Repeat only what appears from the line containing "black teapot: 3 -> 1" through the last line of the listing below, exactly as written.

### SUPPLIED MATERIAL
____

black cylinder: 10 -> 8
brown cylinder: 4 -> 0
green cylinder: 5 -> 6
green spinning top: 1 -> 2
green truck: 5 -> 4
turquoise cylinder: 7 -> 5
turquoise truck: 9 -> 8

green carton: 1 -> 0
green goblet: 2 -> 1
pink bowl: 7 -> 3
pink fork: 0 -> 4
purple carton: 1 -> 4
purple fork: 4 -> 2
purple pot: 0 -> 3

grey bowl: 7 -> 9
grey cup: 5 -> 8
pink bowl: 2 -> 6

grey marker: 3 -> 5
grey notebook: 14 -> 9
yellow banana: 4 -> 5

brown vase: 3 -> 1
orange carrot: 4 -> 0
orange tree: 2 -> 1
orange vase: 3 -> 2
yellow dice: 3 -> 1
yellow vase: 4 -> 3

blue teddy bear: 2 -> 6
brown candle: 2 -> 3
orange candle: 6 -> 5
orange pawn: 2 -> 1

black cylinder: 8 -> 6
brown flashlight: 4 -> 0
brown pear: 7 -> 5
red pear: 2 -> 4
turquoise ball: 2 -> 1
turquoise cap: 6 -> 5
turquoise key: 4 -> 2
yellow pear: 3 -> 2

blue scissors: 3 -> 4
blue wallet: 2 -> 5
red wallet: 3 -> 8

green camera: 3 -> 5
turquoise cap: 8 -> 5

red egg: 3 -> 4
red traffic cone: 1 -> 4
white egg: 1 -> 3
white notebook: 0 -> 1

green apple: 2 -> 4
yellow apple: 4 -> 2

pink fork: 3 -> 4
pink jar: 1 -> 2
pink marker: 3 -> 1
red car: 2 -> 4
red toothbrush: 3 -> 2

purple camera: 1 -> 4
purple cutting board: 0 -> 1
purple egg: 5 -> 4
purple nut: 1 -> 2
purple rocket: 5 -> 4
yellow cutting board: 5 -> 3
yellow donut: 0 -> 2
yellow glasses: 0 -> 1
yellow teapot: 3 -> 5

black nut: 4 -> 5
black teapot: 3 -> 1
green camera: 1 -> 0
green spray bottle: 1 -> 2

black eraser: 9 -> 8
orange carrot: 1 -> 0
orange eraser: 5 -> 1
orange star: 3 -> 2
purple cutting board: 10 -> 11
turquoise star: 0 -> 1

____

### SOLUTION BELOW
black teapot: 3 -> 1
green camera: 1 -> 0
green spray bottle: 1 -> 2

black eraser: 9 -> 8
orange carrot: 1 -> 0
orange eraser: 5 -> 1
orange star: 3 -> 2
purple cutting board: 10 -> 11
turquoise star: 0 -> 1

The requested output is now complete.